- _Stated goal_:
Retype the lines of the rows below, from the line with "Maxime [457, 510]" to the line with "dowels (430, 343)", including both of those lines.

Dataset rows
★ ★ ★ ★ ★ ★ ★

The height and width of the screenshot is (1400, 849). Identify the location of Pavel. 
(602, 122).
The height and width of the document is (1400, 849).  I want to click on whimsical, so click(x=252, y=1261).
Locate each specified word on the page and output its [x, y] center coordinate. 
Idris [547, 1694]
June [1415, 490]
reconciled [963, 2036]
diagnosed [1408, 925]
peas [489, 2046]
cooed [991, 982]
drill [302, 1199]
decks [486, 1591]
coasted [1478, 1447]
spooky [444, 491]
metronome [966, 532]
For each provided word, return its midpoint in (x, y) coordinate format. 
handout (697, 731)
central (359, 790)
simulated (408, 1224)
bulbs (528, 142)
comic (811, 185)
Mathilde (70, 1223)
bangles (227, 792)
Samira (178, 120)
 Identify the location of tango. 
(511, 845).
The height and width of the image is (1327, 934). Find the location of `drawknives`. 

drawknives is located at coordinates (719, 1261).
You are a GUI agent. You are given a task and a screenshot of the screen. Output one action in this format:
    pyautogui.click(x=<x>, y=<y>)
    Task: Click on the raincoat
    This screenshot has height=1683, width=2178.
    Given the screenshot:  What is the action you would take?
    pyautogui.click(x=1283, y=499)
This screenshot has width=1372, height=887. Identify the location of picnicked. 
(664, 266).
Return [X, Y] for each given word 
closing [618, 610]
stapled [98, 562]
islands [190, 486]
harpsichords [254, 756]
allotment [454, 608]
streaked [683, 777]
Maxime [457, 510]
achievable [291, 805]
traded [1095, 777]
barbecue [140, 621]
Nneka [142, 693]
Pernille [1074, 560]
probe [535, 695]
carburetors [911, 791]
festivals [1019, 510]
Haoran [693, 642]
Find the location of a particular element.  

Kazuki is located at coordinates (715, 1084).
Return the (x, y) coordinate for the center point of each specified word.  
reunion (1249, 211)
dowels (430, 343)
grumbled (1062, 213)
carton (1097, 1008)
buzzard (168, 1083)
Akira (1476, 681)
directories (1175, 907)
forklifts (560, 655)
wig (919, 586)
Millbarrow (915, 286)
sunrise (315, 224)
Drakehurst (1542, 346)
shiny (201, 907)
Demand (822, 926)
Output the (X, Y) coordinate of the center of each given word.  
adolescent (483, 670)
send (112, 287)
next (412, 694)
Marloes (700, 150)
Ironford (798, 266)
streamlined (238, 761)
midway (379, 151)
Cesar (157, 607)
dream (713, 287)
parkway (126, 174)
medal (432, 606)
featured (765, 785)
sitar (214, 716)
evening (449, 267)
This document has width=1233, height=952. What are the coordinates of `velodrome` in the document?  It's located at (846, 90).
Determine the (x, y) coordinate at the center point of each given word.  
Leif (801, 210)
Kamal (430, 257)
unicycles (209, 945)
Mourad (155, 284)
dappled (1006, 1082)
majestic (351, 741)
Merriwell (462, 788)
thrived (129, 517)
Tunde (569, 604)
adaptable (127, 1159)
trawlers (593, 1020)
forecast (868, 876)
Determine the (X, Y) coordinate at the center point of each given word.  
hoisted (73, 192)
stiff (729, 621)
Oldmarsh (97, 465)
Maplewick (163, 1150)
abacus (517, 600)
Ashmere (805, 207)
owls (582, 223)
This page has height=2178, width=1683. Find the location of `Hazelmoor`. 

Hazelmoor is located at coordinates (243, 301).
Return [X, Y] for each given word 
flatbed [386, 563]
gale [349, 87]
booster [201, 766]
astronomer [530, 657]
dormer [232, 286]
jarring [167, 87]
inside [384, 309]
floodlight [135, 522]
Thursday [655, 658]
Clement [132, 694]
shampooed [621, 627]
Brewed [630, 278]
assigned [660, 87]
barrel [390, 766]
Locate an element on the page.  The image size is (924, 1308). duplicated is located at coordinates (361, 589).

★ ★ ★ ★ ★ ★ ★

- _In response_:
Maxime [457, 510]
achievable [291, 805]
traded [1095, 777]
barbecue [140, 621]
Nneka [142, 693]
Pernille [1074, 560]
probe [535, 695]
carburetors [911, 791]
festivals [1019, 510]
Haoran [693, 642]
Find the location of a particular element.  

Kazuki is located at coordinates (715, 1084).
Return the (x, y) coordinate for the center point of each specified word.  
reunion (1249, 211)
dowels (430, 343)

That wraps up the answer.